#### What the task requires:
Give back exactly the lines of the material below that start at the line containing "BAT201: 6V (plus" and end at the line containing "U2 pin IN-: 3V3 -> DGND", and no others.

#### The records:

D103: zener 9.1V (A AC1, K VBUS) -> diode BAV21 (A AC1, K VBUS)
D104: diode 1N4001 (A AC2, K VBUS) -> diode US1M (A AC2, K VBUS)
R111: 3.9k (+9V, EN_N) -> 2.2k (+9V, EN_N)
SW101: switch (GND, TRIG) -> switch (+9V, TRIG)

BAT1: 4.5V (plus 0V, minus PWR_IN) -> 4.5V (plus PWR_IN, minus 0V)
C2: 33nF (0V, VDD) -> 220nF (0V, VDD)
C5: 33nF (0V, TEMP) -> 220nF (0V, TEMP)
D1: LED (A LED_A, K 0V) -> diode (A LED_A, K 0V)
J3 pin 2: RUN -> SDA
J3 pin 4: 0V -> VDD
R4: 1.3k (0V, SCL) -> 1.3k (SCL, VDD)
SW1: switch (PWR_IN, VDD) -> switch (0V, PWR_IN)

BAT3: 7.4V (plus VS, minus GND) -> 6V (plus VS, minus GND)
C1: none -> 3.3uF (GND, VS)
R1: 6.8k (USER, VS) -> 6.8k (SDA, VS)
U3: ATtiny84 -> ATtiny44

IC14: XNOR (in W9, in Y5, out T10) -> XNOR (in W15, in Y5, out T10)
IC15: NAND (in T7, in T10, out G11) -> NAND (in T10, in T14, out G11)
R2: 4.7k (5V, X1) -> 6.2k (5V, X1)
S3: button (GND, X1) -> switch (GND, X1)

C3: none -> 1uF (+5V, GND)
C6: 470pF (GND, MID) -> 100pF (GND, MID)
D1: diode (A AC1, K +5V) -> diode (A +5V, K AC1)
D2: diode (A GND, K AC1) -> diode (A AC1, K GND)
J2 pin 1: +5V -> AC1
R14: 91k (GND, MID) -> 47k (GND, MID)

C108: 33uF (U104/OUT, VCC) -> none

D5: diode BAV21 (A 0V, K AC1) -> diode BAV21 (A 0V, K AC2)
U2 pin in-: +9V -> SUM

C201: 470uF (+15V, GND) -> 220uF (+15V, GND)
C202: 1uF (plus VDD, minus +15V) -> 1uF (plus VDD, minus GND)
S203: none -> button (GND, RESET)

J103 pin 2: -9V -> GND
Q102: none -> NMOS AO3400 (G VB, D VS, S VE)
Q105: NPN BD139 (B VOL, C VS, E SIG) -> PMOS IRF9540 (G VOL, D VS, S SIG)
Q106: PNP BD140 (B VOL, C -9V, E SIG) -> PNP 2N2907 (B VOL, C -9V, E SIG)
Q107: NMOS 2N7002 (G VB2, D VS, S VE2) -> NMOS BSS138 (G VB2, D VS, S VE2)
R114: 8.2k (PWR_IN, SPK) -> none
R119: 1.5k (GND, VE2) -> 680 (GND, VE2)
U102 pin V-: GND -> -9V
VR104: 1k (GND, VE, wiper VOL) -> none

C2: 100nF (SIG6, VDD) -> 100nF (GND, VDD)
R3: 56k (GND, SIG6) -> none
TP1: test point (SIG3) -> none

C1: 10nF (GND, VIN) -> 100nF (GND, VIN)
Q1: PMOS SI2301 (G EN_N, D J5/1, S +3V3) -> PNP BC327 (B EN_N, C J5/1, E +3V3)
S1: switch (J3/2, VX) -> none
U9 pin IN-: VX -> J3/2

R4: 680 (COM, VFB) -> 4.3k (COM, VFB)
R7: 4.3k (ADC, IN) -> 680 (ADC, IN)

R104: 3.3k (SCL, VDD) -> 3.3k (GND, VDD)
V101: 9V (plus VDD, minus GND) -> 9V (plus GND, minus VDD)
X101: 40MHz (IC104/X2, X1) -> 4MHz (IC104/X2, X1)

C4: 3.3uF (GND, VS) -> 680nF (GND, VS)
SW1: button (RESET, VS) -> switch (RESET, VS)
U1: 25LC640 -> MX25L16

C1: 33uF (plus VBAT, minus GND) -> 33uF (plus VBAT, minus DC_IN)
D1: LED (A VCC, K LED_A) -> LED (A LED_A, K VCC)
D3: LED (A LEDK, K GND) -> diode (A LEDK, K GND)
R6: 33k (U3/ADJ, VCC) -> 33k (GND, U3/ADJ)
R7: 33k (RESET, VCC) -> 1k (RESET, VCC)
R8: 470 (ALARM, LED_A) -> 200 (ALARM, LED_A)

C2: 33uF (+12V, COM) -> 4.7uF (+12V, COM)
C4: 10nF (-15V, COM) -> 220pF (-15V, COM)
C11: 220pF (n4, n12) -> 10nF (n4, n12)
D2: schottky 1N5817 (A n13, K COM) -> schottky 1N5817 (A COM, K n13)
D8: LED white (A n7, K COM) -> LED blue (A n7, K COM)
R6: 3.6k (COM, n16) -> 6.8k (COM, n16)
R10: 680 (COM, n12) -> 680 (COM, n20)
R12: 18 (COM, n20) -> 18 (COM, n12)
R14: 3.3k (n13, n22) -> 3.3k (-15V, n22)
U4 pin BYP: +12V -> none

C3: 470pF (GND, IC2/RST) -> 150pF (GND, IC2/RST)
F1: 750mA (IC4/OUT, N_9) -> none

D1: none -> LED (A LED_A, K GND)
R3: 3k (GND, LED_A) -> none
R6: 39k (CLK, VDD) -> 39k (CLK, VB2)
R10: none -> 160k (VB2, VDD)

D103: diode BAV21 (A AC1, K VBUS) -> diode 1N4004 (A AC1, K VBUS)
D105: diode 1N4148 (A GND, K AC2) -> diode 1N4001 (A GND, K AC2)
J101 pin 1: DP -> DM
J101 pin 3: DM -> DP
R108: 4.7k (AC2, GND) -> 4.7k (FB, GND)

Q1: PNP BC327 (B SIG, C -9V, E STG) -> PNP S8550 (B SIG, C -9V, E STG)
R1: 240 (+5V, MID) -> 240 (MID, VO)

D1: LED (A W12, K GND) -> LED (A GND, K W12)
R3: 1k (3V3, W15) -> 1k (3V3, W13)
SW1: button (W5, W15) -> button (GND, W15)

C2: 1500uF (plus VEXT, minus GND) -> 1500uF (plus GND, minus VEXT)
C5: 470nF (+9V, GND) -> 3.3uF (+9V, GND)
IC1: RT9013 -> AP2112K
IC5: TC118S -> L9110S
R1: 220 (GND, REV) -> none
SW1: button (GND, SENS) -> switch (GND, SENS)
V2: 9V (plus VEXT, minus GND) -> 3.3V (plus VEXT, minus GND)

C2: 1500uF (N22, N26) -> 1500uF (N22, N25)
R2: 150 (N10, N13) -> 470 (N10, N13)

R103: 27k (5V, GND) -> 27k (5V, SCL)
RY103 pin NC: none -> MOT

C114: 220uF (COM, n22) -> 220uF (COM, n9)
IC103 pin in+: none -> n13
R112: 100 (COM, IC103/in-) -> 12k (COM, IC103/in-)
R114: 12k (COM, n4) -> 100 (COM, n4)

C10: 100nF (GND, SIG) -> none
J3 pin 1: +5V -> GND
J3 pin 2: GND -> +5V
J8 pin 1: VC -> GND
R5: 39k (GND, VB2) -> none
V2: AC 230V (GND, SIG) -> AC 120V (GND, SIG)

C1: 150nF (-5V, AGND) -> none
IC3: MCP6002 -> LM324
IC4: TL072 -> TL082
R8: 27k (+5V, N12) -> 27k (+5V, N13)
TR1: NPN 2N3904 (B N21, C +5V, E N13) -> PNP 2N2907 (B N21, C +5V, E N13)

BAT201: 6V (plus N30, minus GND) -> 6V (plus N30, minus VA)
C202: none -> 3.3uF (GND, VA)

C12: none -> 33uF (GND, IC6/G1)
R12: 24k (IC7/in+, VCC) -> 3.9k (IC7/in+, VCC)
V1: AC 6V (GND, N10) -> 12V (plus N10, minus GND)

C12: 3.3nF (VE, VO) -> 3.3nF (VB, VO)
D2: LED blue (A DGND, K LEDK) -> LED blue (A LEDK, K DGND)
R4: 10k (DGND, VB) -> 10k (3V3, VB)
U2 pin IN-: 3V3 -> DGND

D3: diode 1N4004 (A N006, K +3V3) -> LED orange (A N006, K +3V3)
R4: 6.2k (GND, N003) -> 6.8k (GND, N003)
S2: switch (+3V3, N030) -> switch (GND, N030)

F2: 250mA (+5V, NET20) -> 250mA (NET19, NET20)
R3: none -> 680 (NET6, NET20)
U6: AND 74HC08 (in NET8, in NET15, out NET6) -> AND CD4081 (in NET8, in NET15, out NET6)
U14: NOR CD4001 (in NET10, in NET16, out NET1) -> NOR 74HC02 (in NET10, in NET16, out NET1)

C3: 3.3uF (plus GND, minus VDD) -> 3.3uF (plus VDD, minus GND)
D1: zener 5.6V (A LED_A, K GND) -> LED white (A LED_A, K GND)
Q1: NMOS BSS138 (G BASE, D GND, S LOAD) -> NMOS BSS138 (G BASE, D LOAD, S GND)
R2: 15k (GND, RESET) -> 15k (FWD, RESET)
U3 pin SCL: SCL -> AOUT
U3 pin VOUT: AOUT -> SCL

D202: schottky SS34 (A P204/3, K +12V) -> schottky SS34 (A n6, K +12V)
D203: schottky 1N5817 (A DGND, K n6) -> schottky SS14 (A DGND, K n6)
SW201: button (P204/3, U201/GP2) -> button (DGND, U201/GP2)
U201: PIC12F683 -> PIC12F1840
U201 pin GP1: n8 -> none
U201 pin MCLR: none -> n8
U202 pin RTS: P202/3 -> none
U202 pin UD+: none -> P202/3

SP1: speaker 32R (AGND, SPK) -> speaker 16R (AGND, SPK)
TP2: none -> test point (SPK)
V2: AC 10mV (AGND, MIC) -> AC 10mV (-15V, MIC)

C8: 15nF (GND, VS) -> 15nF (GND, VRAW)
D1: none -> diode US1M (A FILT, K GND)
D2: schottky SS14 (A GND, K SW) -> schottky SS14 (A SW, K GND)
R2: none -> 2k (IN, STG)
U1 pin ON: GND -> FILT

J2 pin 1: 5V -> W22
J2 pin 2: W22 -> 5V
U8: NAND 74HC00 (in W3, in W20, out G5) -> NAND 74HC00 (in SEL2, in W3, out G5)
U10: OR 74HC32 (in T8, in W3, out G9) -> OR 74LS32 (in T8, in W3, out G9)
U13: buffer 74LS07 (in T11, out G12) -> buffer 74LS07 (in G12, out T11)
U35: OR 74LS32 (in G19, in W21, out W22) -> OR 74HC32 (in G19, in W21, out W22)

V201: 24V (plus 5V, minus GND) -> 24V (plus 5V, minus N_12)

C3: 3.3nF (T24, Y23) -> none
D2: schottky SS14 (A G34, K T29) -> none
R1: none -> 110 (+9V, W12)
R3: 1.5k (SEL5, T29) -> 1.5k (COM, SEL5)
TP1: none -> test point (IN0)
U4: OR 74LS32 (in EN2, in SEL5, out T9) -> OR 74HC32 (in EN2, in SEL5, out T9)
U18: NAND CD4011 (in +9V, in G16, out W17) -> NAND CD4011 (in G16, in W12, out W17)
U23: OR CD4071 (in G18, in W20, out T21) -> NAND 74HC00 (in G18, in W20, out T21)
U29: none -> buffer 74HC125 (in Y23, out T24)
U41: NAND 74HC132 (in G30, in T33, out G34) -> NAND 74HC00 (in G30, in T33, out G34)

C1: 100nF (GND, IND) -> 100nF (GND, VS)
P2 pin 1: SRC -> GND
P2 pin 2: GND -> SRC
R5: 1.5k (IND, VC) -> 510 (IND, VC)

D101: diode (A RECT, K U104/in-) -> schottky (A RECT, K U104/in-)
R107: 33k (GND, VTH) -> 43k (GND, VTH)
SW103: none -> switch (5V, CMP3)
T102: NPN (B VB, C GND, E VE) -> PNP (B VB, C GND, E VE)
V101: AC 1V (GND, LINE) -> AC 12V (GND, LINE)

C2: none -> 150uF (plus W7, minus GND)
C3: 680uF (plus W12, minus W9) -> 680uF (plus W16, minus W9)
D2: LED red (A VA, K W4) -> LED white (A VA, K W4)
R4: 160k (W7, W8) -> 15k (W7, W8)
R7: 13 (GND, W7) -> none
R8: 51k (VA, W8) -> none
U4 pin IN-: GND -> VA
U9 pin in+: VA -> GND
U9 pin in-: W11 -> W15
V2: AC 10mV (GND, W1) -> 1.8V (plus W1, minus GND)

#### Reply to the exercise:
BAT201: 6V (plus N30, minus GND) -> 6V (plus N30, minus VA)
C202: none -> 3.3uF (GND, VA)

C12: none -> 33uF (GND, IC6/G1)
R12: 24k (IC7/in+, VCC) -> 3.9k (IC7/in+, VCC)
V1: AC 6V (GND, N10) -> 12V (plus N10, minus GND)

C12: 3.3nF (VE, VO) -> 3.3nF (VB, VO)
D2: LED blue (A DGND, K LEDK) -> LED blue (A LEDK, K DGND)
R4: 10k (DGND, VB) -> 10k (3V3, VB)
U2 pin IN-: 3V3 -> DGND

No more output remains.